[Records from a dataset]
*** Begin section ***

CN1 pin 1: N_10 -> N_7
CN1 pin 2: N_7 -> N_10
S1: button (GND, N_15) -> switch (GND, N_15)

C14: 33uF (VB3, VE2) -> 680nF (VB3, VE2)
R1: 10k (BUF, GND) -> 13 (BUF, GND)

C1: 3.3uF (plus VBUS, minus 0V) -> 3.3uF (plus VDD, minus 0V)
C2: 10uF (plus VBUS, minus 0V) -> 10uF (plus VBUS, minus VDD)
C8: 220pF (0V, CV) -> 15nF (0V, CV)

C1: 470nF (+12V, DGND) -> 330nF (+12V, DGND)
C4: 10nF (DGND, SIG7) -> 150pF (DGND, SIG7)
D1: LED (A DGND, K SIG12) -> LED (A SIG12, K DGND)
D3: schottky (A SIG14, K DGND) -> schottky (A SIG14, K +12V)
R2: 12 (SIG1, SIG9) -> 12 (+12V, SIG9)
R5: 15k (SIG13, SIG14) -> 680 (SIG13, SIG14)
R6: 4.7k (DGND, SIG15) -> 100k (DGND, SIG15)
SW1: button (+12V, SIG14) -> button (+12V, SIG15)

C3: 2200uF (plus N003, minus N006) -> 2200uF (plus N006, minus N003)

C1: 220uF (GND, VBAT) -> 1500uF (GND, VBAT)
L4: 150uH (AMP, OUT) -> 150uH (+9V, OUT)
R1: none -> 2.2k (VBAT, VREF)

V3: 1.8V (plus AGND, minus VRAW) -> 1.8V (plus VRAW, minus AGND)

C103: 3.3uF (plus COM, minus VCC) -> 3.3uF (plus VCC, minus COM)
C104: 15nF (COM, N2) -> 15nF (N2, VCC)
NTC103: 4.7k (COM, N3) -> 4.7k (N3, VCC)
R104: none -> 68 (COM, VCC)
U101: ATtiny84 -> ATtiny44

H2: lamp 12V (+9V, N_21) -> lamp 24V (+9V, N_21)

*** End section ***

- _Prompt_
Would you retype exactly the lines above, from the line with "C1: 470nF (+12V, DGND) -> 330nF (+12V, DGND)" to the line with "C104: 15nF (COM, N2) -> 15nF (N2, VCC)", with both end lines kept and nothing more?

- _Answer for this exercise_
C1: 470nF (+12V, DGND) -> 330nF (+12V, DGND)
C4: 10nF (DGND, SIG7) -> 150pF (DGND, SIG7)
D1: LED (A DGND, K SIG12) -> LED (A SIG12, K DGND)
D3: schottky (A SIG14, K DGND) -> schottky (A SIG14, K +12V)
R2: 12 (SIG1, SIG9) -> 12 (+12V, SIG9)
R5: 15k (SIG13, SIG14) -> 680 (SIG13, SIG14)
R6: 4.7k (DGND, SIG15) -> 100k (DGND, SIG15)
SW1: button (+12V, SIG14) -> button (+12V, SIG15)

C3: 2200uF (plus N003, minus N006) -> 2200uF (plus N006, minus N003)

C1: 220uF (GND, VBAT) -> 1500uF (GND, VBAT)
L4: 150uH (AMP, OUT) -> 150uH (+9V, OUT)
R1: none -> 2.2k (VBAT, VREF)

V3: 1.8V (plus AGND, minus VRAW) -> 1.8V (plus VRAW, minus AGND)

C103: 3.3uF (plus COM, minus VCC) -> 3.3uF (plus VCC, minus COM)
C104: 15nF (COM, N2) -> 15nF (N2, VCC)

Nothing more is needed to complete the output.